(WHAT YOU ARE ASKED TO DO) For this exercise, return the line containing "D1: schottky SS34" and every line after it through the end of the records below, without alteration.

Segment Start: DATA SHOWN

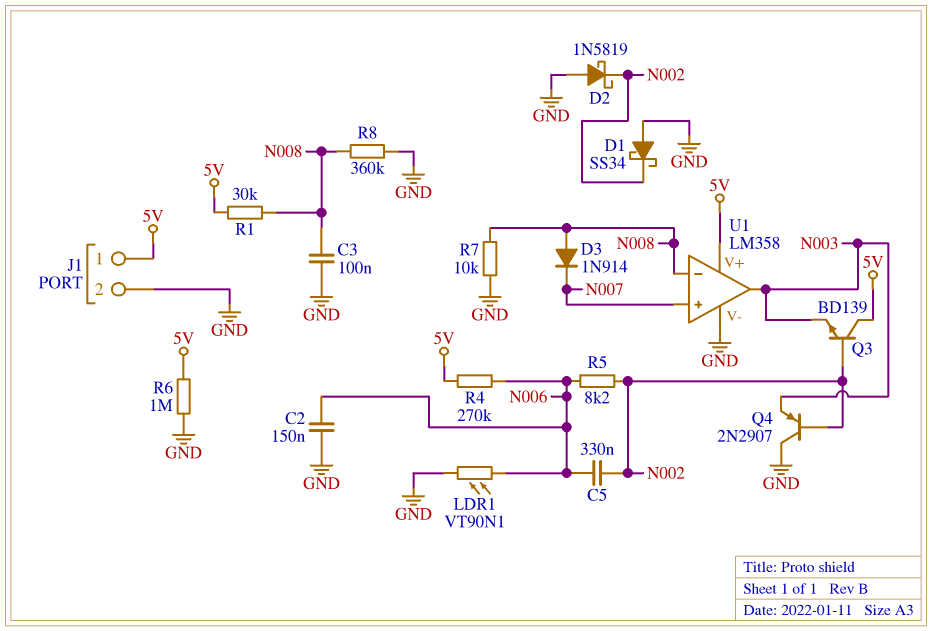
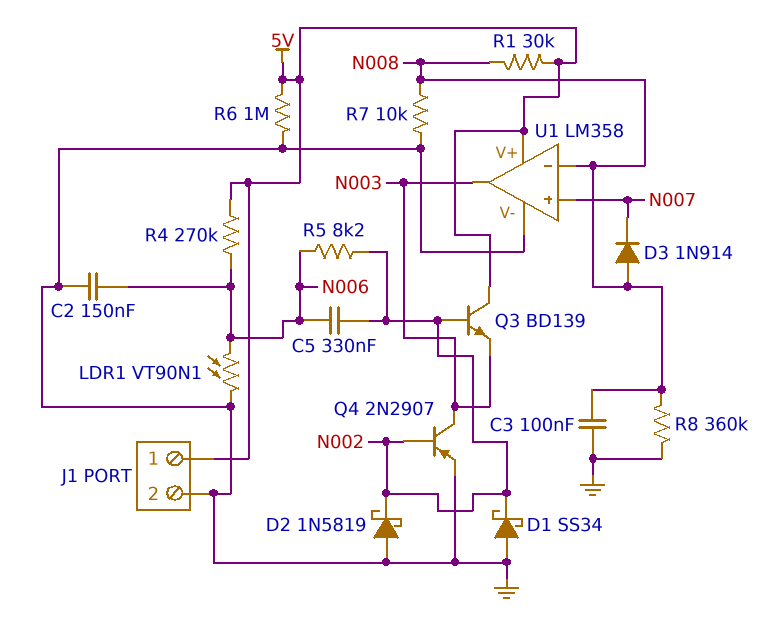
Q4: PNP 2N2907 (B N002, C GND, E N003) -> PNP 2N2907 (B N002, C N003, E GND)

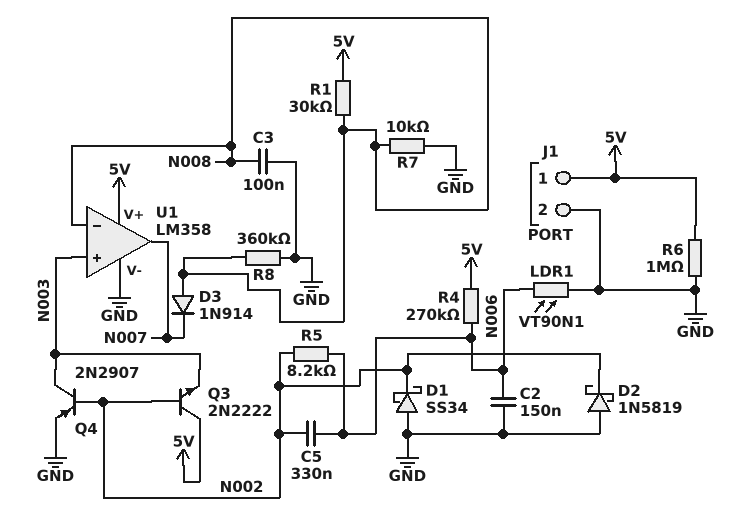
Q3: NPN BD139 (B N002, C 5V, E N003) -> NPN 2N2222 (B N002, C 5V, E N003)
U1 pin in+: N007 -> N003
U1 pin out: N003 -> N007

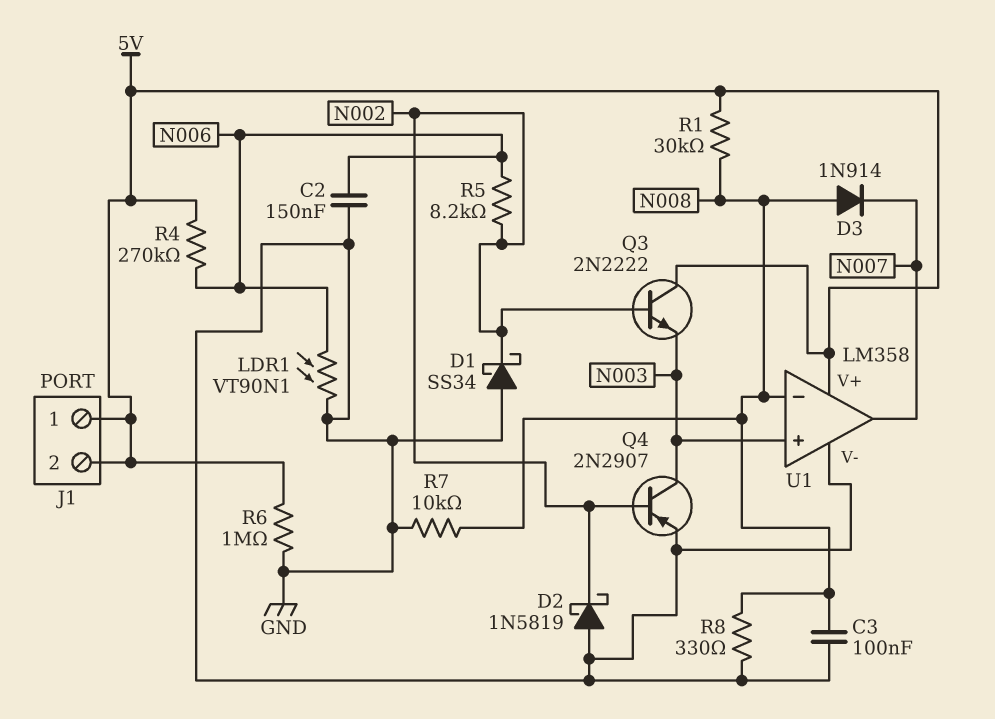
C5: 330nF (N002, N006) -> none
J1 pin 2: GND -> 5V
R8: 360k (GND, N008) -> 330 (GND, N008)

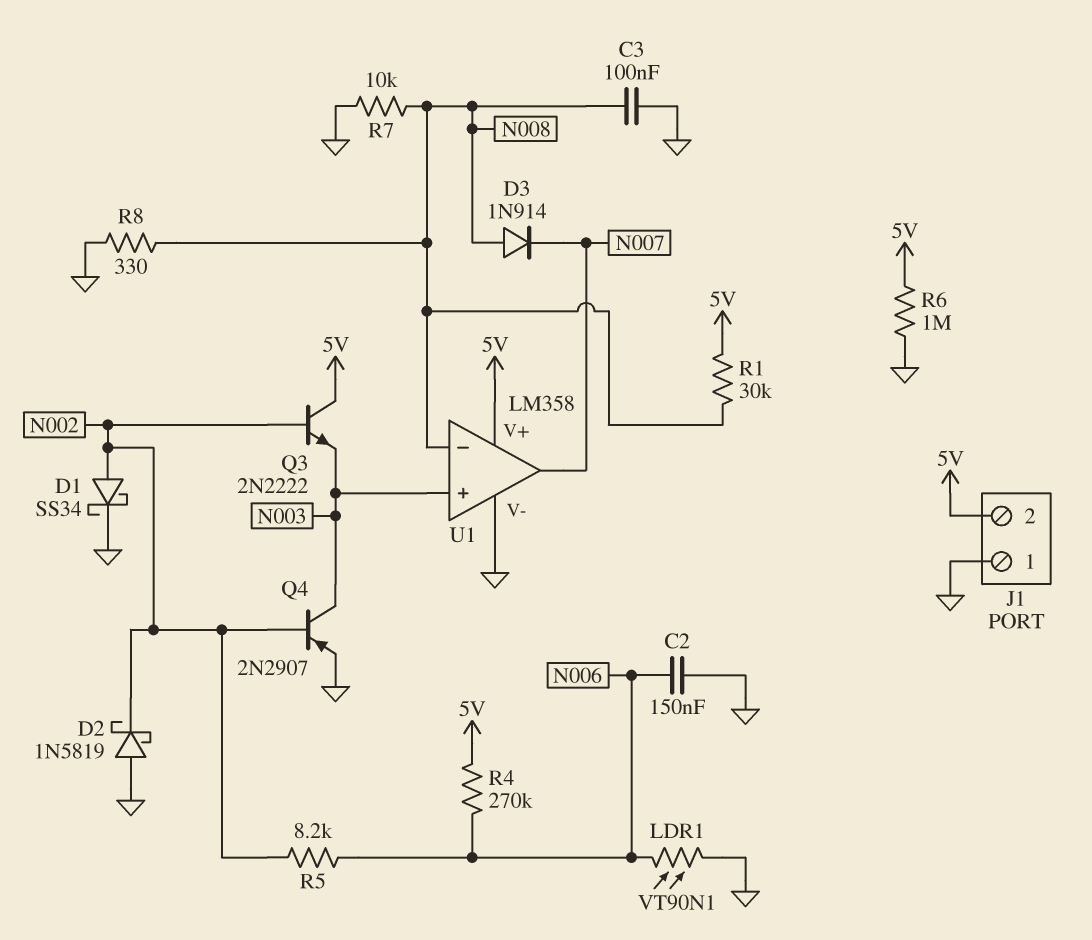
D1: schottky SS34 (A GND, K N002) -> schottky SS34 (A N002, K GND)
J1 pin 1: 5V -> GND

Segment End: DATA SHOWN

(OUTPUT FOR THIS EXERCISE)
D1: schottky SS34 (A GND, K N002) -> schottky SS34 (A N002, K GND)
J1 pin 1: 5V -> GND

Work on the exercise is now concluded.